-- Given records follows --

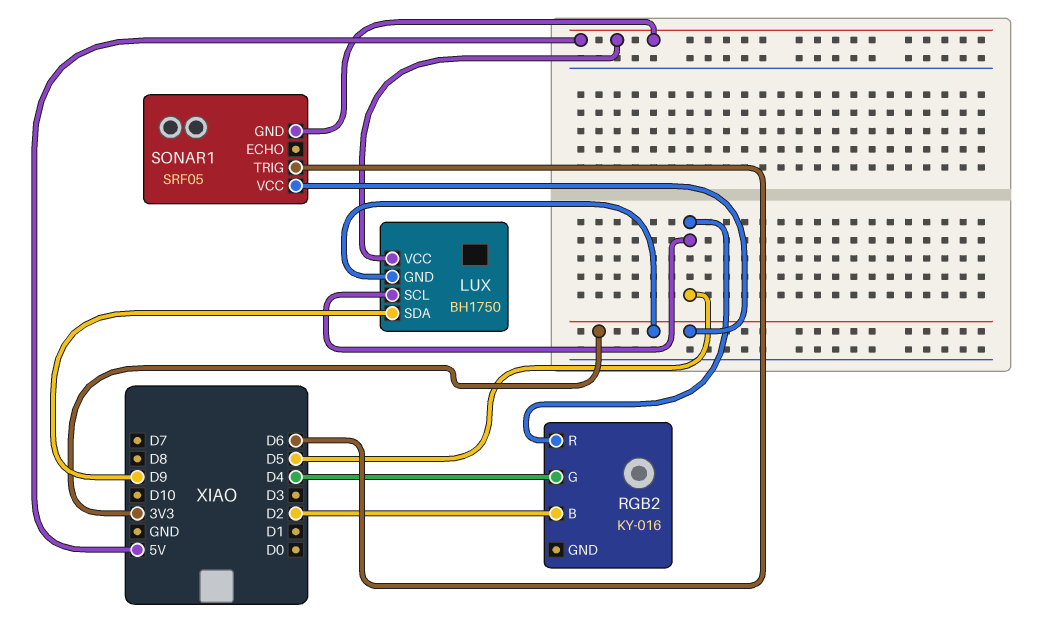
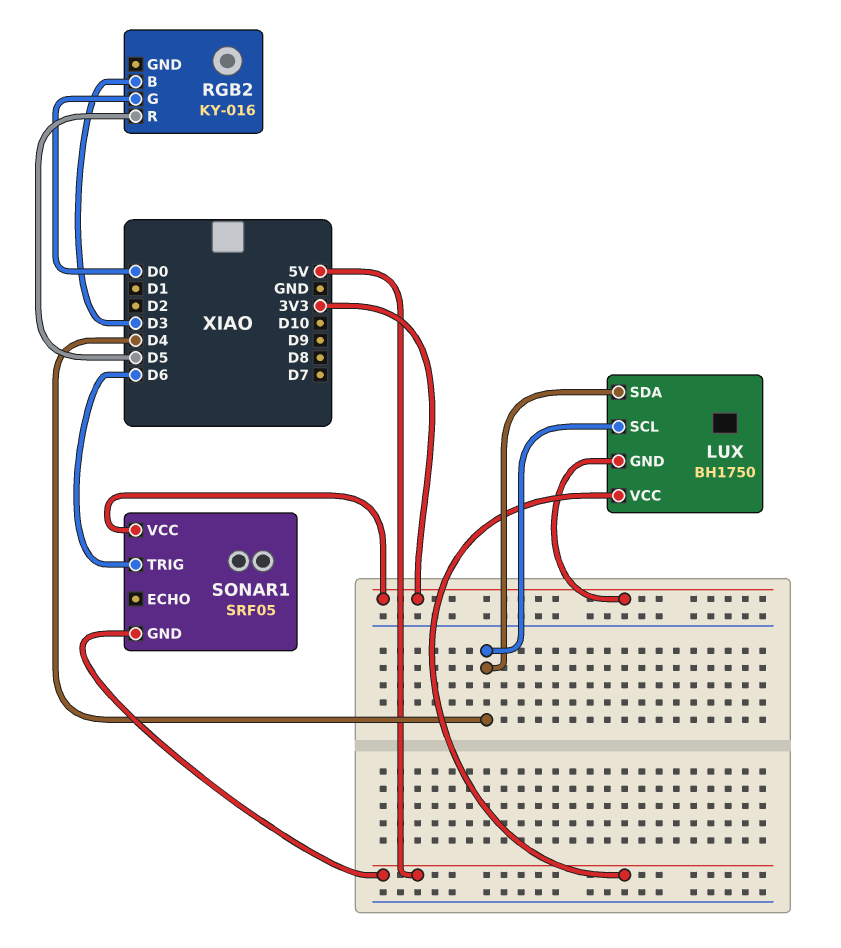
LUX pin SCL: D5 -> D4
LUX pin SDA: D9 -> D4
RGB2 pin B: D2 -> D3
RGB2 pin G: D4 -> D0

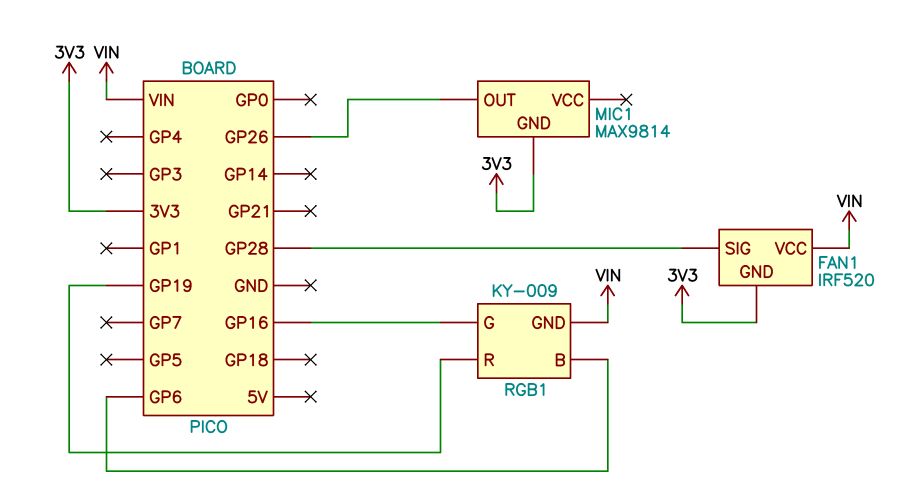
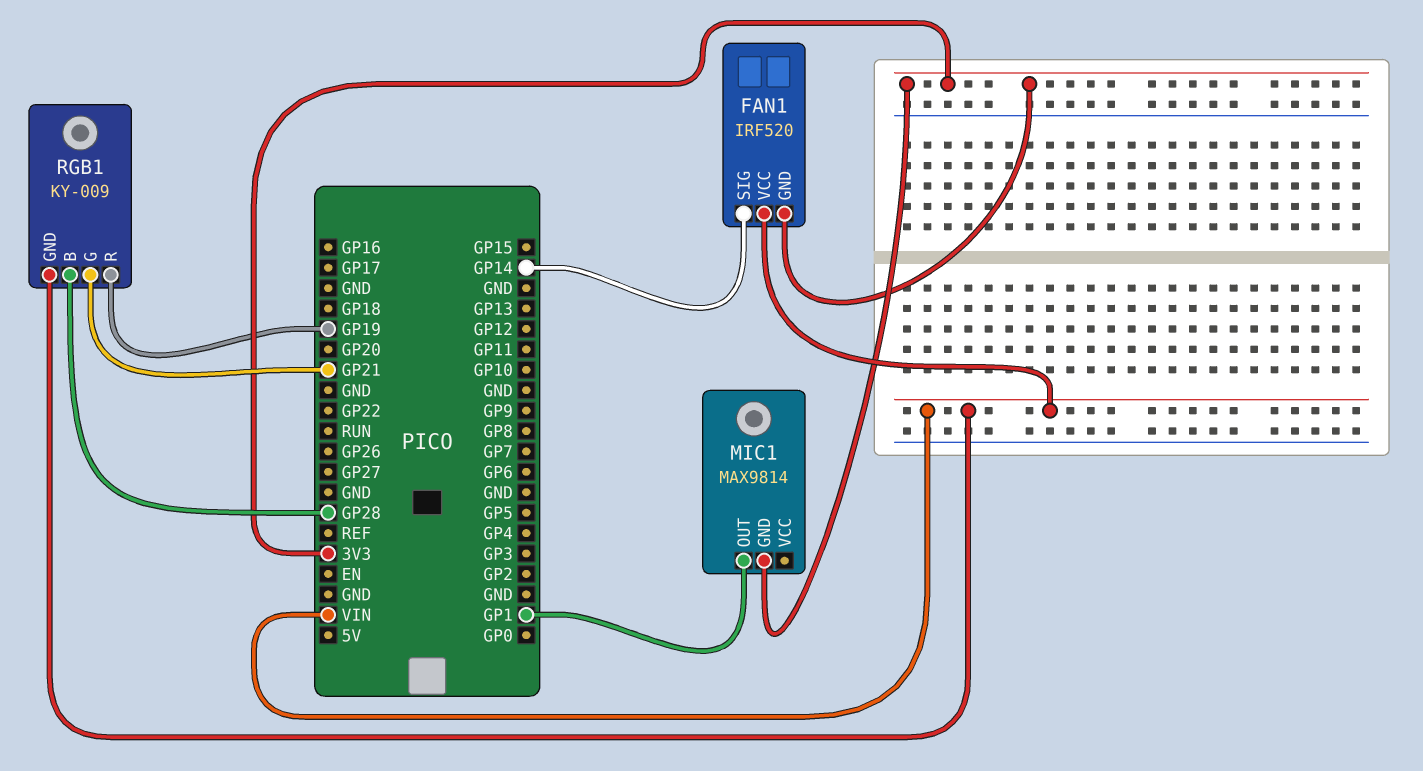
FAN1 pin SIG: GP28 -> GP14
MIC1 pin OUT: GP26 -> GP1
RGB1 pin B: GP6 -> GP28
RGB1 pin G: GP16 -> GP21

-- Given records concluded --

● Try it: Go through the listing above and write it all out exactly, leaving out any picture.

● Output of the task:
LUX pin SCL: D5 -> D4
LUX pin SDA: D9 -> D4
RGB2 pin B: D2 -> D3
RGB2 pin G: D4 -> D0

FAN1 pin SIG: GP28 -> GP14
MIC1 pin OUT: GP26 -> GP1
RGB1 pin B: GP6 -> GP28
RGB1 pin G: GP16 -> GP21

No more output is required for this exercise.